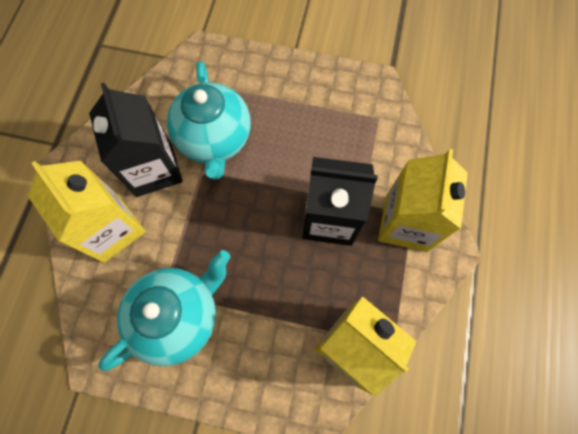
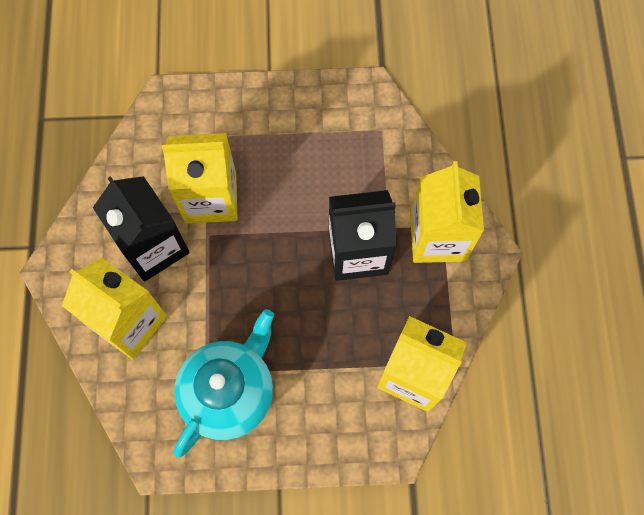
camera: 15 degrees left, 0 degrees up
turquoise teapot [167,61,251,180] -> yellow carton [162,133,237,224]

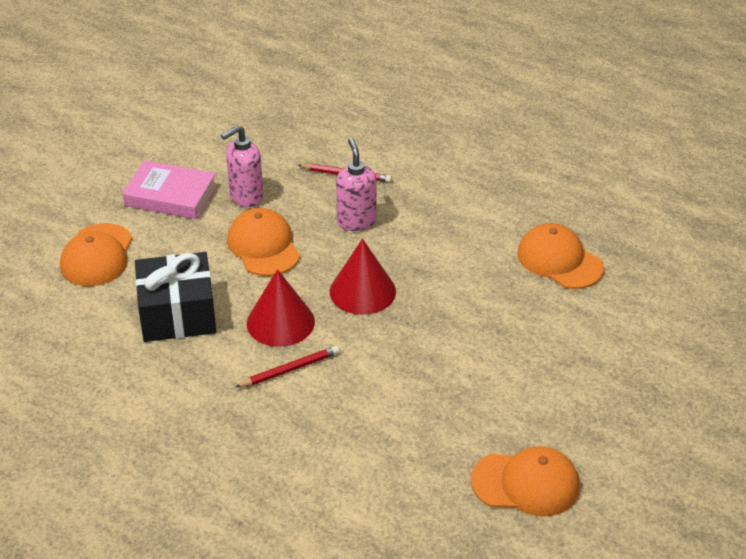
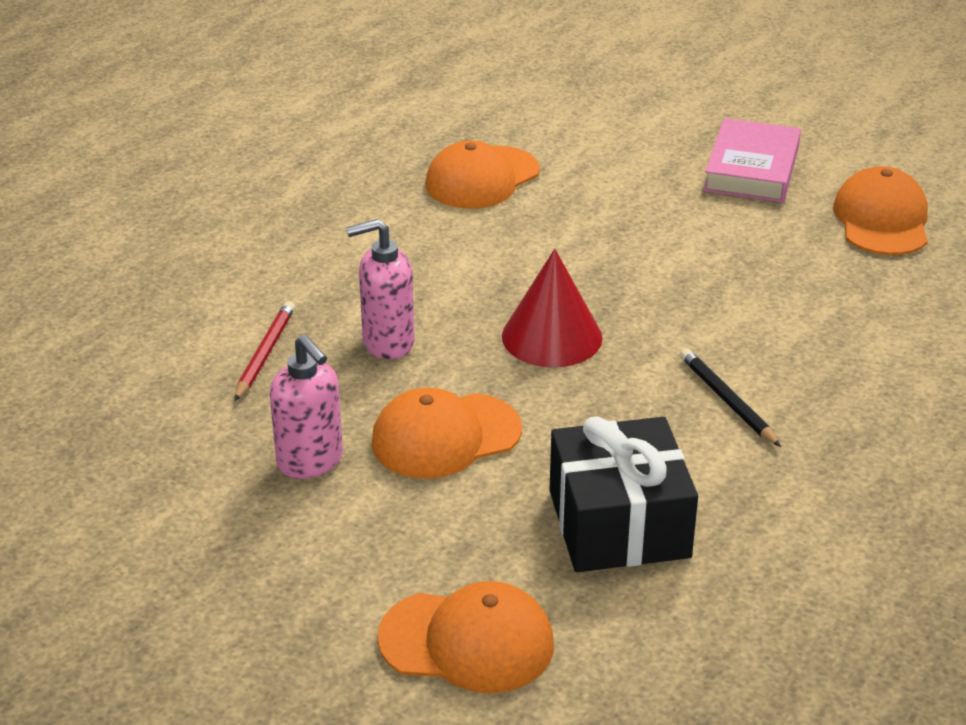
camera: 90 degrees left, 5 degrees down
pink book [122,160,217,219] -> pink book moved to [704,118,801,203]
red pencil [236,346,339,387] -> black pencil [680,349,781,447]
red cone [247,269,315,347] -> none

* * *

**What the task asks**
Across all the records, find the lines containing the word "left" and reproduce each one.

**Solution to the problem**
camera: 15 degrees left, 0 degrees up
camera: 90 degrees left, 5 degrees down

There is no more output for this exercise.